#### Exercise objective:
All lines from the opening of the entries below through the line containing "dubefefik (red) <445" must be output exactly as they appear, with no other lines.

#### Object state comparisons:

■ ■ ■ ■ ■ ■ ■

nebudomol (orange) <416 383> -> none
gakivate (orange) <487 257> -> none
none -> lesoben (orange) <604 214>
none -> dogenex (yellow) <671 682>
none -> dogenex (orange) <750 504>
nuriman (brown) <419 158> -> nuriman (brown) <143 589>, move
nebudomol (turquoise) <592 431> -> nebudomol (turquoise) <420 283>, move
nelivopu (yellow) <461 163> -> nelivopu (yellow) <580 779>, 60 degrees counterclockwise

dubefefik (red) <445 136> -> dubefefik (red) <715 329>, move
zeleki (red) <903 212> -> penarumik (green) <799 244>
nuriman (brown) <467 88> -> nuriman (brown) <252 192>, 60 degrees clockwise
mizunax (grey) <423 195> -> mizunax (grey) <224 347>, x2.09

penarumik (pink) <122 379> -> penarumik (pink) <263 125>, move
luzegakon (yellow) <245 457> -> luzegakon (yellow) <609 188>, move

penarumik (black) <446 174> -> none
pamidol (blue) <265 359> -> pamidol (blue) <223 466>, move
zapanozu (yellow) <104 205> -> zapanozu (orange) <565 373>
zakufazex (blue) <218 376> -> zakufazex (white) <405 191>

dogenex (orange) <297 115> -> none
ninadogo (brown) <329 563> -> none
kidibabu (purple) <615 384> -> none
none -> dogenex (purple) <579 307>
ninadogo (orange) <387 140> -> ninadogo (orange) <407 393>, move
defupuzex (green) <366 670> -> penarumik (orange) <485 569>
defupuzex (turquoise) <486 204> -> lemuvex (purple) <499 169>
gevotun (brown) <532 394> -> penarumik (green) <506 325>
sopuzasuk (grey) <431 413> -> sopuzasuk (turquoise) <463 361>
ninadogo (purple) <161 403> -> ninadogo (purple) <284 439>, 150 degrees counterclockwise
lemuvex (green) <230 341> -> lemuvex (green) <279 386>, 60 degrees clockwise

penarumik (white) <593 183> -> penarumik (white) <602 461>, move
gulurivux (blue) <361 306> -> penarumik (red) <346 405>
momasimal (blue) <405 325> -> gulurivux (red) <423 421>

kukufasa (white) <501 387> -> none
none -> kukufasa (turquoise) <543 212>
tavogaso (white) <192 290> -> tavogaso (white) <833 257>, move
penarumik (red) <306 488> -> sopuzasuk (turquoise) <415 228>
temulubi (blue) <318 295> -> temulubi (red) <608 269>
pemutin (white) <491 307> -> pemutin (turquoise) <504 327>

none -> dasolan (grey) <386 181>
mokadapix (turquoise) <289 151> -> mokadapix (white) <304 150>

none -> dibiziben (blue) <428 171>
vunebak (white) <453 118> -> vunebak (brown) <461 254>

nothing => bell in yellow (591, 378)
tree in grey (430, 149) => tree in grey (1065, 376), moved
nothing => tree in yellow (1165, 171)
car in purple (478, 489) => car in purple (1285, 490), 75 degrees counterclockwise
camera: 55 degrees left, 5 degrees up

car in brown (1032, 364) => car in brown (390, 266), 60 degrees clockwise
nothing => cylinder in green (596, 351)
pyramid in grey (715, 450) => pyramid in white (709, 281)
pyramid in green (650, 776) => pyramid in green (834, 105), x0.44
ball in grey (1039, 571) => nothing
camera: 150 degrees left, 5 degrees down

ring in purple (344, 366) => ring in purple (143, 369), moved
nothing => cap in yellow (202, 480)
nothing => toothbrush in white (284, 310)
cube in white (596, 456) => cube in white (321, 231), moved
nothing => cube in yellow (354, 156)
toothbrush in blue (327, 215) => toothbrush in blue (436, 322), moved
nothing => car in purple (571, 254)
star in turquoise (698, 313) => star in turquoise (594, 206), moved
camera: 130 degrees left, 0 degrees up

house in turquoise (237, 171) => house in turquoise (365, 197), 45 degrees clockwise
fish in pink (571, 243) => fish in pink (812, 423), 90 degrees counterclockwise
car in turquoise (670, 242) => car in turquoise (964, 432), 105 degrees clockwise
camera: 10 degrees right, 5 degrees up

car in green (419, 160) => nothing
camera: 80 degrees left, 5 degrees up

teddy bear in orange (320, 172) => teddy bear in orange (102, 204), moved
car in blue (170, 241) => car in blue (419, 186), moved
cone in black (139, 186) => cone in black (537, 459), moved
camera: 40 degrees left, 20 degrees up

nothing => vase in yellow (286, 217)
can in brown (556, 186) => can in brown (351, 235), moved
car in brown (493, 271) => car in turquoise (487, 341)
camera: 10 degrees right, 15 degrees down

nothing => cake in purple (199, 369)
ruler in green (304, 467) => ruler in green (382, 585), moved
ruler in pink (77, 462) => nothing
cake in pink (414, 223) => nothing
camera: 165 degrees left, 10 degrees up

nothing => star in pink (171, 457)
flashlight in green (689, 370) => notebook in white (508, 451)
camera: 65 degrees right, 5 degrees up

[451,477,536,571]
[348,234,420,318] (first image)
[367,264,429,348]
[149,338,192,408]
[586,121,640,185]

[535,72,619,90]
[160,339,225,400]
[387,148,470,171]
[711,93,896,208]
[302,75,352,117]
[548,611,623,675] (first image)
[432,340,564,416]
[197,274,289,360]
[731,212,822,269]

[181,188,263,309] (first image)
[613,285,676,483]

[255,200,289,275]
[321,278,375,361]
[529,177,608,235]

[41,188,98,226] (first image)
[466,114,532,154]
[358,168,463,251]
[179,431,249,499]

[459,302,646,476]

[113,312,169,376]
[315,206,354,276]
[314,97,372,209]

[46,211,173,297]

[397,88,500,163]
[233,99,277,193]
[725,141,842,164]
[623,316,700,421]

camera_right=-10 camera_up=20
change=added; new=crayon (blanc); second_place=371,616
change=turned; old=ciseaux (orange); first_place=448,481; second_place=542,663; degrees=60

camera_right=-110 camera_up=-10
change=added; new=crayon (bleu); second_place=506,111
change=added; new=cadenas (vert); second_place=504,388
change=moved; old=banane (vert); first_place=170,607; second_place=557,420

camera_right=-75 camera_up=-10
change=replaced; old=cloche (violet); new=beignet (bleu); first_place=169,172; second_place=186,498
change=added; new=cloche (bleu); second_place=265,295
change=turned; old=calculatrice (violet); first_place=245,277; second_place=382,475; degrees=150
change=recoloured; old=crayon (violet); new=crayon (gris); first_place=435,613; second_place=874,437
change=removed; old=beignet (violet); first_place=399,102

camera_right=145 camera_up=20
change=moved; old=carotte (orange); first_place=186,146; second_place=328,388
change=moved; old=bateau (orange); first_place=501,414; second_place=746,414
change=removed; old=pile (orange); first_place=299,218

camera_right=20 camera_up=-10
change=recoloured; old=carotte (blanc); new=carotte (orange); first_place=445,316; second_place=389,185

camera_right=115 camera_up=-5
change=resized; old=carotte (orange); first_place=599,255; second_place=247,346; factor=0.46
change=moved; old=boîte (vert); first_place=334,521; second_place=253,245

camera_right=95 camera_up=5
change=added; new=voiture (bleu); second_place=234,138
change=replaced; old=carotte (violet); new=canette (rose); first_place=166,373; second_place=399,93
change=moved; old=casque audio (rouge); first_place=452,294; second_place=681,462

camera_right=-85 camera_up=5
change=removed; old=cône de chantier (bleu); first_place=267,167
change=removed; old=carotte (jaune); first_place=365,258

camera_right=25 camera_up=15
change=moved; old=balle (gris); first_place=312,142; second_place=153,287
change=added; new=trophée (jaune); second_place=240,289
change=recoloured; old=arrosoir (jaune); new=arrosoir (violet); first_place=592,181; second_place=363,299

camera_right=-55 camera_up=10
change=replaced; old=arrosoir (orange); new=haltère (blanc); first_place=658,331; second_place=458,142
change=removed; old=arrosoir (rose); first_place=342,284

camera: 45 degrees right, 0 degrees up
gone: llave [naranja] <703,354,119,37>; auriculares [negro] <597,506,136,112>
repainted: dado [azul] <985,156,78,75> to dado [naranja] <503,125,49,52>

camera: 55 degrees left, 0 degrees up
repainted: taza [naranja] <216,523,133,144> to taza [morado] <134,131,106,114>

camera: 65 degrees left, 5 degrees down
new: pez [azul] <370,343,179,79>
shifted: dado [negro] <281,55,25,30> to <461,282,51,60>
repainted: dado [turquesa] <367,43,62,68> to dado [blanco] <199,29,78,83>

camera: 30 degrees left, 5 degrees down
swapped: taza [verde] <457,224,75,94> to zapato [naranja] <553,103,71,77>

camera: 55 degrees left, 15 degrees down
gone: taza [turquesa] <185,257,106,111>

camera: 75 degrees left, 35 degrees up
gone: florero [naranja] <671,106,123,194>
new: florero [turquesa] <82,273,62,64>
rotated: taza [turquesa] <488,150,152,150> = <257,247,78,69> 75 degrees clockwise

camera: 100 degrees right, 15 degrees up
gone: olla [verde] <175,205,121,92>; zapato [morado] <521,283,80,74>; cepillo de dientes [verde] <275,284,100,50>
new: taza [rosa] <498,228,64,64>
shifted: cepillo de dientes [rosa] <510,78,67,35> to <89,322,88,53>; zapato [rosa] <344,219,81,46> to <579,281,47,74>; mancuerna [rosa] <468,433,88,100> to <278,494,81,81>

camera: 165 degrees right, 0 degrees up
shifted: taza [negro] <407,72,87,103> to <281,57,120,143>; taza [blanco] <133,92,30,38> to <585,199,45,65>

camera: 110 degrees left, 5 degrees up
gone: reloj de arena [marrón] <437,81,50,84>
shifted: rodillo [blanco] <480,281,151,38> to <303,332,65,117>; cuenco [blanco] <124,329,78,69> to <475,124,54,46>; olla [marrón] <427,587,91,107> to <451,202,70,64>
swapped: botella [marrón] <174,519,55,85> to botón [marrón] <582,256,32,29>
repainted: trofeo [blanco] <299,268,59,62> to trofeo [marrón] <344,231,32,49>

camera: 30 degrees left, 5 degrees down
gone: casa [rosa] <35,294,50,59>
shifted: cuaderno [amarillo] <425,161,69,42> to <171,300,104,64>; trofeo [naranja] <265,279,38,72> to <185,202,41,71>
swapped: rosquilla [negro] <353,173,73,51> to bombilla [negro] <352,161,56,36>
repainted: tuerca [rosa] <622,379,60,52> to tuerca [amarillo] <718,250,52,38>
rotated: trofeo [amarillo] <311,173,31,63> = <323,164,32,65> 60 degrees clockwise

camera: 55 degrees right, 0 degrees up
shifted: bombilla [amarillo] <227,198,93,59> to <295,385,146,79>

■ ■ ■ ■ ■ ■ ■

#### Response to this exercise:
nebudomol (orange) <416 383> -> none
gakivate (orange) <487 257> -> none
none -> lesoben (orange) <604 214>
none -> dogenex (yellow) <671 682>
none -> dogenex (orange) <750 504>
nuriman (brown) <419 158> -> nuriman (brown) <143 589>, move
nebudomol (turquoise) <592 431> -> nebudomol (turquoise) <420 283>, move
nelivopu (yellow) <461 163> -> nelivopu (yellow) <580 779>, 60 degrees counterclockwise

dubefefik (red) <445 136> -> dubefefik (red) <715 329>, move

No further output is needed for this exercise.